Task item
Please repeat the records exactly. The pictures are to be left out.

++++++++

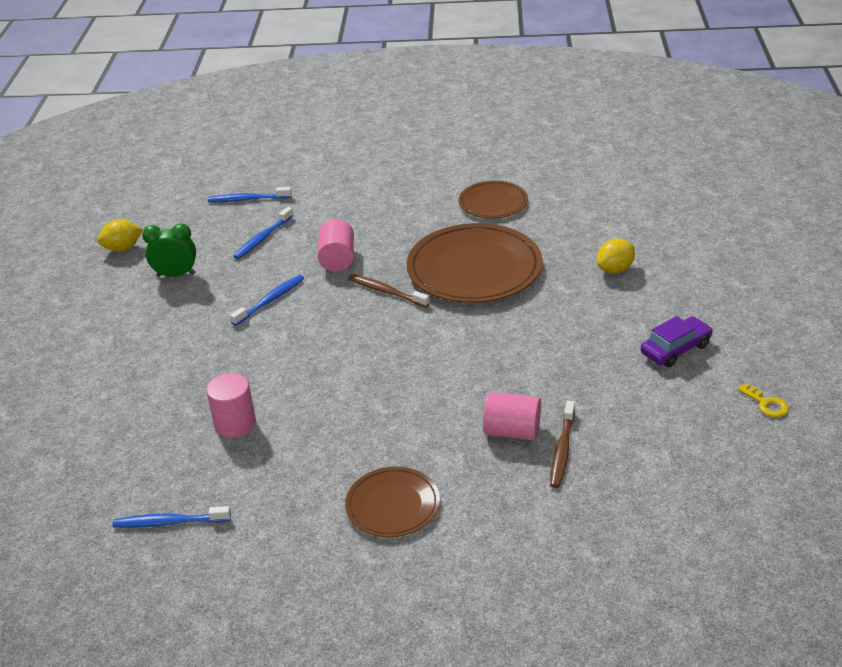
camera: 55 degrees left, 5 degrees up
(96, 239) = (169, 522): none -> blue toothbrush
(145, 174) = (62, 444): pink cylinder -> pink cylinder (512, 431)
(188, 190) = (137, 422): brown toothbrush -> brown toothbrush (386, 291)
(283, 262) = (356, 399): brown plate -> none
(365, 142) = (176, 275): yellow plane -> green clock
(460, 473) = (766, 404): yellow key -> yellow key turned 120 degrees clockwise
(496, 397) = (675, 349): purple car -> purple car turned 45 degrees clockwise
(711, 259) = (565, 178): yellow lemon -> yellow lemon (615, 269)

++++++++

Answer
camera: 55 degrees left, 5 degrees up
(96, 239) = (169, 522): none -> blue toothbrush
(145, 174) = (62, 444): pink cylinder -> pink cylinder (512, 431)
(188, 190) = (137, 422): brown toothbrush -> brown toothbrush (386, 291)
(283, 262) = (356, 399): brown plate -> none
(365, 142) = (176, 275): yellow plane -> green clock
(460, 473) = (766, 404): yellow key -> yellow key turned 120 degrees clockwise
(496, 397) = (675, 349): purple car -> purple car turned 45 degrees clockwise
(711, 259) = (565, 178): yellow lemon -> yellow lemon (615, 269)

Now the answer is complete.